TASK STATEMENT: Your output should be the lines from the one with "(348, 266) = (166, 312): white hat -> none" through the end of the entries below, set down word for word and nothing else.

Records from a data collection:
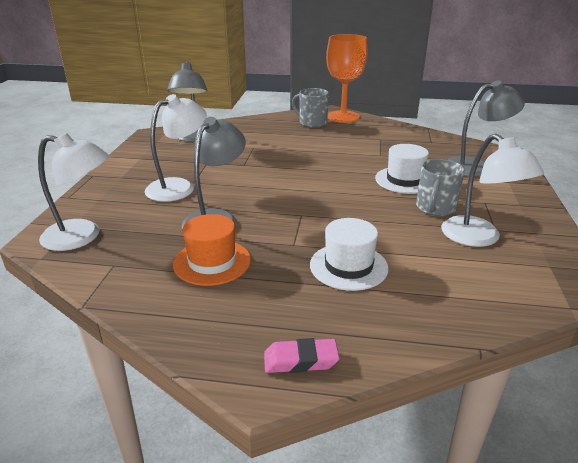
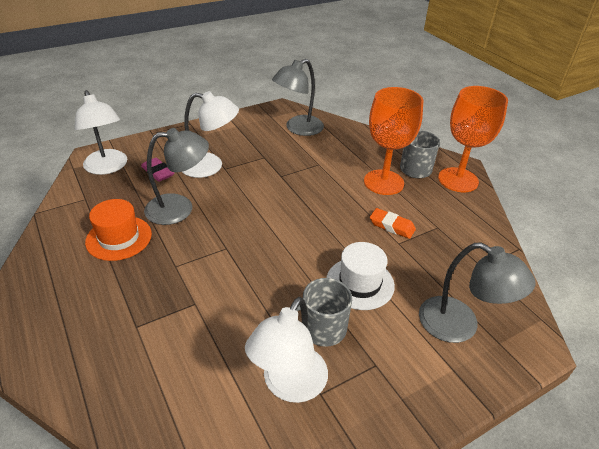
camera: 50 degrees right, 10 degrees up
(300, 360) = (27, 341): pink eraser -> pink eraser (158, 172)
(311, 136) = (383, 182): none -> orange goblet
(348, 266) = (166, 312): white hat -> none
(360, 150) = (392, 226): none -> orange eraser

RESULT:
(348, 266) = (166, 312): white hat -> none
(360, 150) = (392, 226): none -> orange eraser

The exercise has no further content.